The data must be reproduced verbatim; images are to be omitted.
== == ==
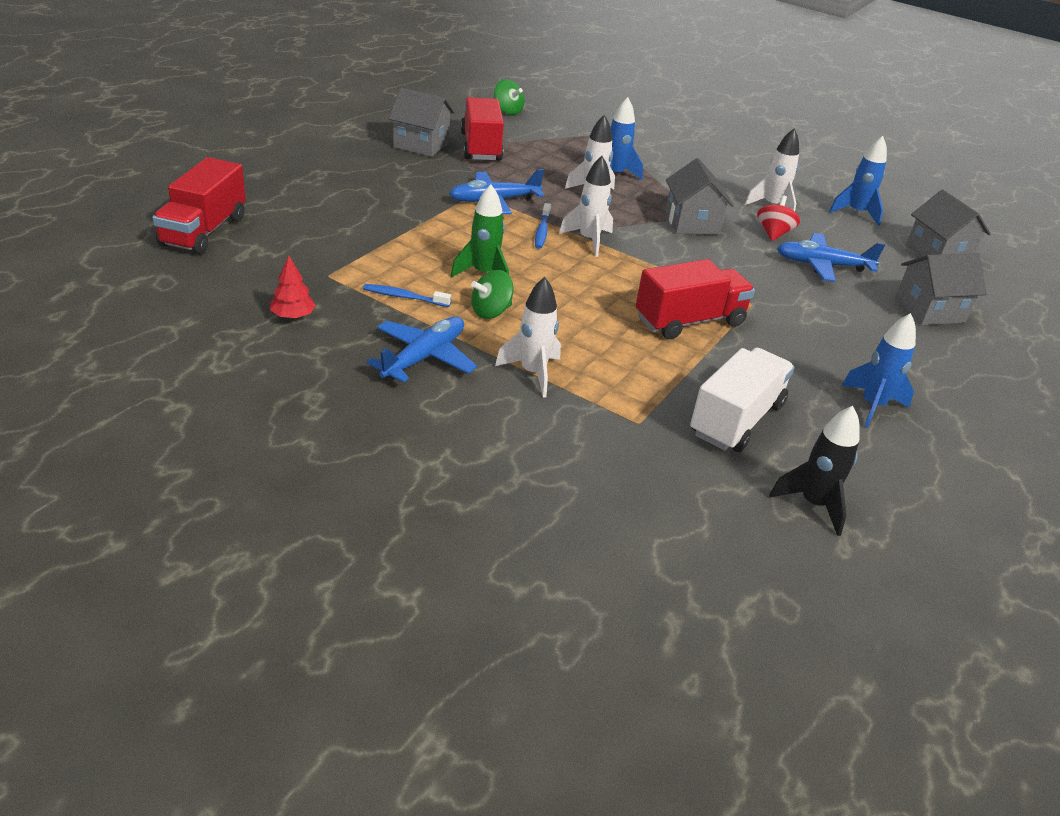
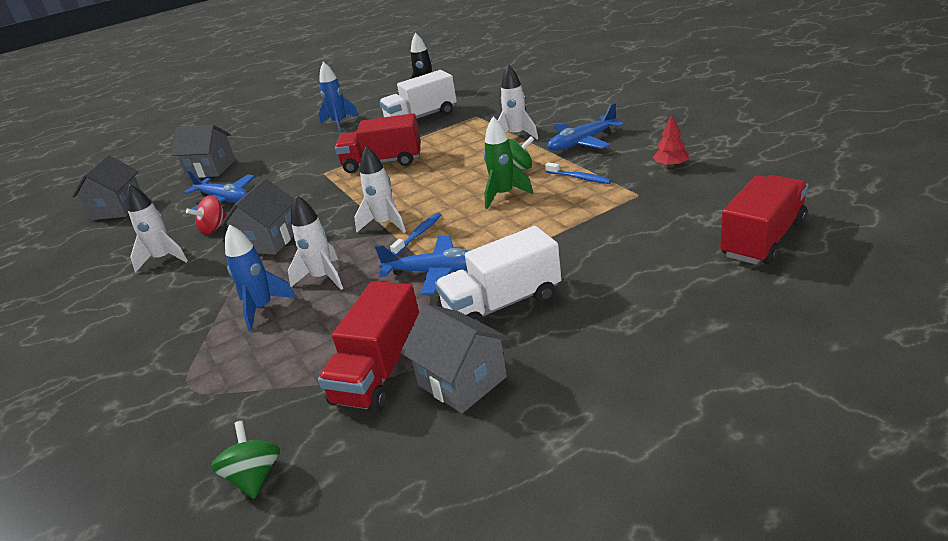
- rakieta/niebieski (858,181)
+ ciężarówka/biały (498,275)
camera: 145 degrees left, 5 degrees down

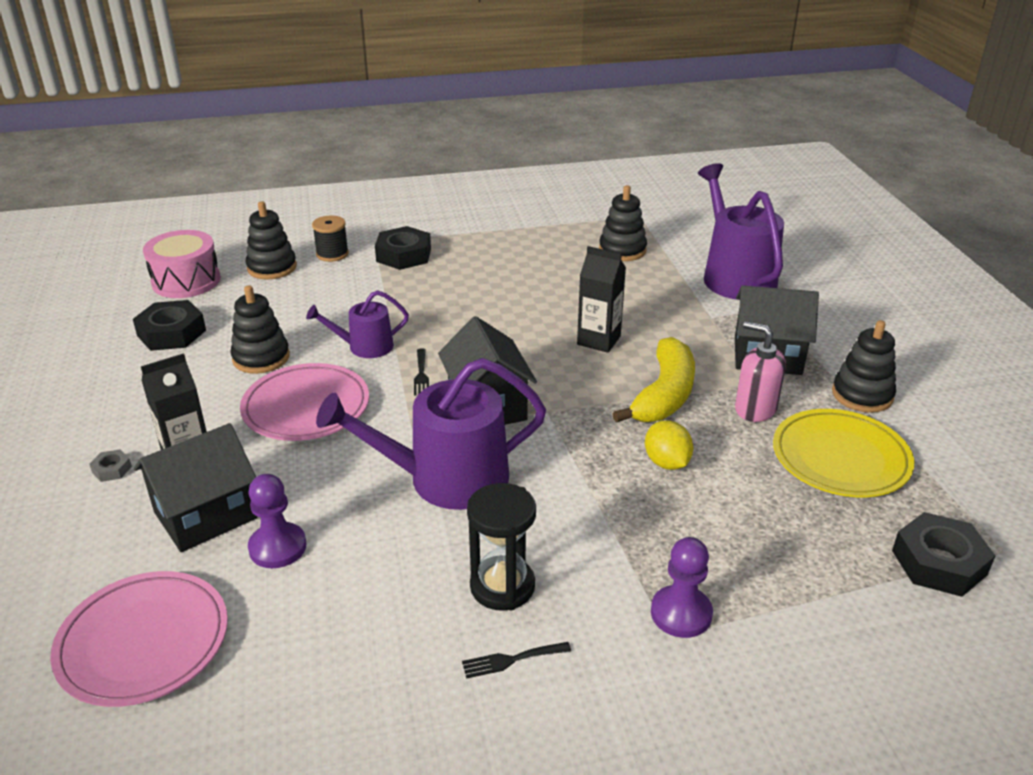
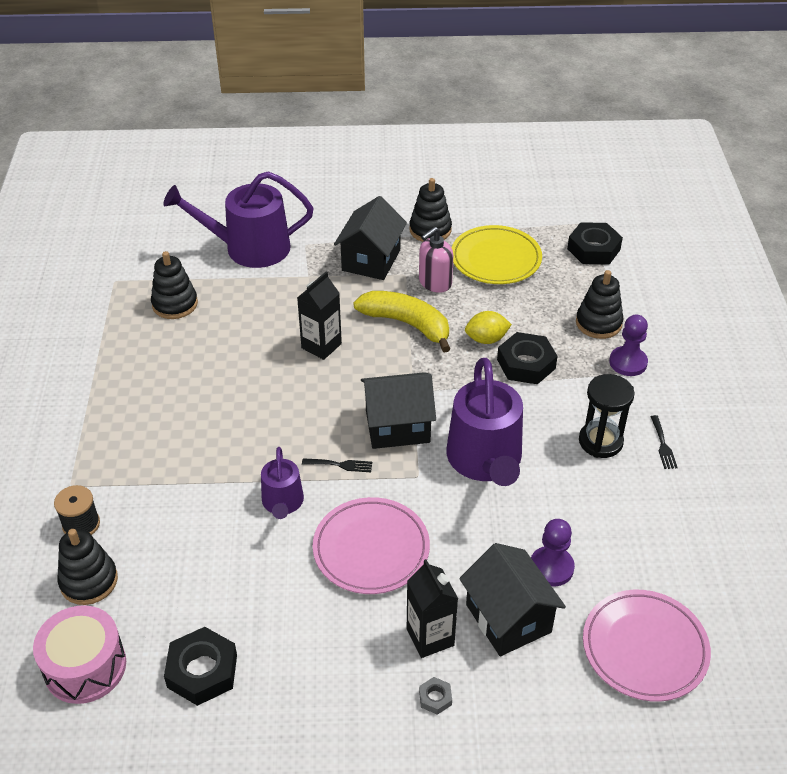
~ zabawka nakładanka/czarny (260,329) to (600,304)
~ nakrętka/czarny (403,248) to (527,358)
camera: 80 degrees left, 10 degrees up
== == ==
◆ Answer box ◆
- rakieta/niebieski (858,181)
+ ciężarówka/biały (498,275)
camera: 145 degrees left, 5 degrees down

~ zabawka nakładanka/czarny (260,329) to (600,304)
~ nakrętka/czarny (403,248) to (527,358)
camera: 80 degrees left, 10 degrees up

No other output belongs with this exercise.